### Problem to solve
Collect all lines from the listing that include the string "rocket".

### Data for processing

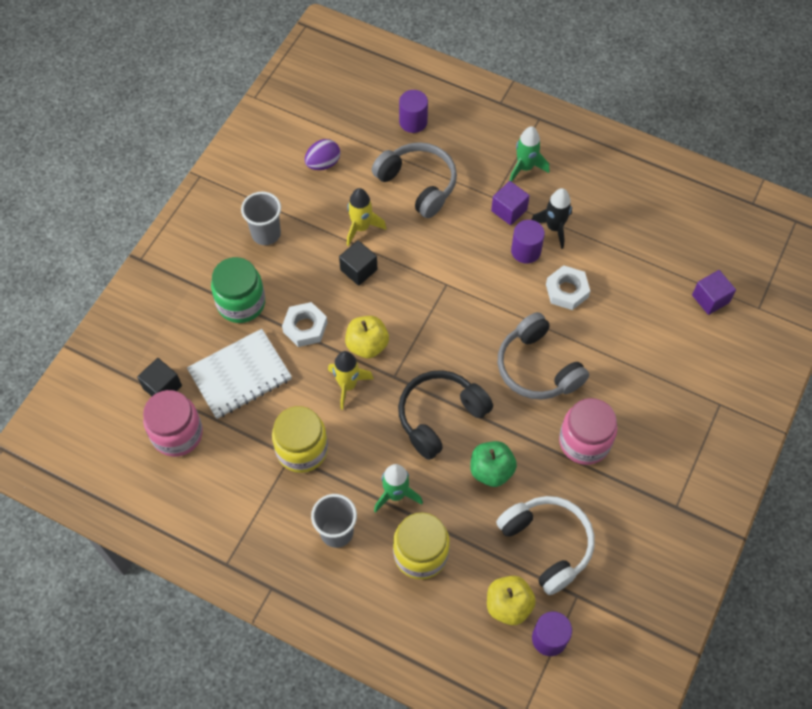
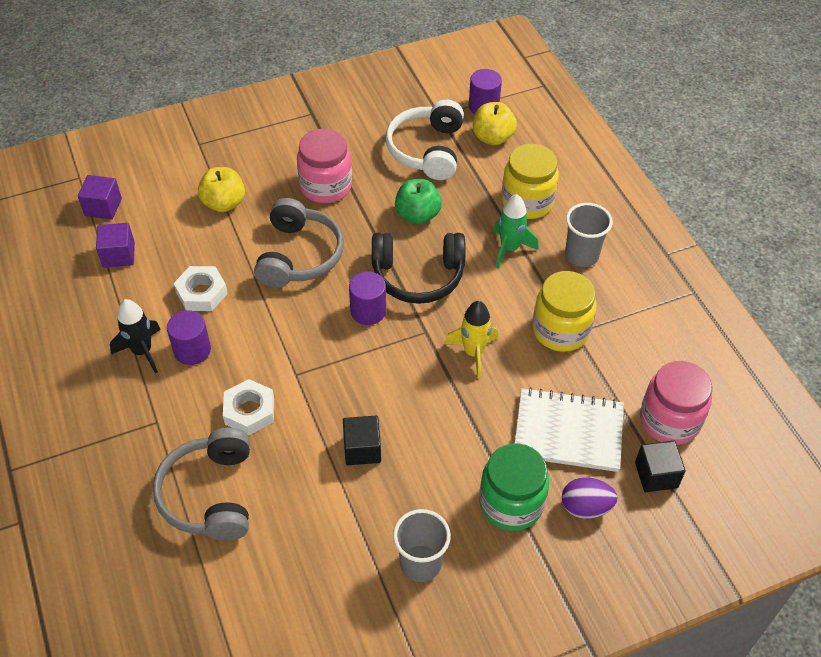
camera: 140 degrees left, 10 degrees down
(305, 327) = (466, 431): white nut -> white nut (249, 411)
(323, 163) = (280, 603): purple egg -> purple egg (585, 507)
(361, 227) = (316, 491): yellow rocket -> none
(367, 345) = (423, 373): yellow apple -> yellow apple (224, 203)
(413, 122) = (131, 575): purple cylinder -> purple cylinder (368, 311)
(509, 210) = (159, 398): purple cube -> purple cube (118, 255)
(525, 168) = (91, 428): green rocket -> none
==
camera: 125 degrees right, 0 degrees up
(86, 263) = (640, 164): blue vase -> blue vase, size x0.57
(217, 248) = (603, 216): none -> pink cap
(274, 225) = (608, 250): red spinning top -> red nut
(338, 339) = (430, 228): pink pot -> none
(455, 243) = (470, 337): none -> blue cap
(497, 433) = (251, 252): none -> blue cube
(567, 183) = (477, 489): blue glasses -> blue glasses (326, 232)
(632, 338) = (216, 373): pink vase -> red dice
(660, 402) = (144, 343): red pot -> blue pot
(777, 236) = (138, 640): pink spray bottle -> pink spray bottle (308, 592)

### Response
(361, 227) = (316, 491): yellow rocket -> none
(525, 168) = (91, 428): green rocket -> none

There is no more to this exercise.